● **Aim of the task**: Give only the number of lines in the records that contain the word "camera".

● **Records shown**:
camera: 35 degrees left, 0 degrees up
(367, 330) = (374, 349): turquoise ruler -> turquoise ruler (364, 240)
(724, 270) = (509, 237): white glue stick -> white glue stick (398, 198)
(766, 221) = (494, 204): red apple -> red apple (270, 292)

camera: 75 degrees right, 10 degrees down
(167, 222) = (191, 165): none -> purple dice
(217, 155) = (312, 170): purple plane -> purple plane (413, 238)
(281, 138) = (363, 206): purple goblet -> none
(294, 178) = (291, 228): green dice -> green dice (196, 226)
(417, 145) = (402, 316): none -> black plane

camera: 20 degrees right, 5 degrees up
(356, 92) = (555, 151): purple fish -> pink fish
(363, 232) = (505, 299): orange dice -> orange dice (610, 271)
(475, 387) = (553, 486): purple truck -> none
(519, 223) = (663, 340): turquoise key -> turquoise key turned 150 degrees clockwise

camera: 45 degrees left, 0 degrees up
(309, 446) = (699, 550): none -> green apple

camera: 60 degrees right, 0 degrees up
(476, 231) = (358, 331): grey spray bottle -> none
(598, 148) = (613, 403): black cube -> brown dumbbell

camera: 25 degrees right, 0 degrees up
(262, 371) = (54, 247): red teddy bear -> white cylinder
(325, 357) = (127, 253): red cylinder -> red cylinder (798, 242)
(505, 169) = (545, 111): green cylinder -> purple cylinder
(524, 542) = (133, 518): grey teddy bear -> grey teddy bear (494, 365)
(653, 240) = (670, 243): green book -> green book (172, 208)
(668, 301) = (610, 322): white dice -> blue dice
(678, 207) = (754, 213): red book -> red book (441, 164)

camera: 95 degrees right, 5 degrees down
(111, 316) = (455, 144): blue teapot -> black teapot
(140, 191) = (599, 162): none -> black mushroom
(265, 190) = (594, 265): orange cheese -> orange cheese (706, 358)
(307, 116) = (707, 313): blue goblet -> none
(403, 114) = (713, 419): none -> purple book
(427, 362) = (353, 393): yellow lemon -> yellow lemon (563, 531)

● **Output for this exercise**: 7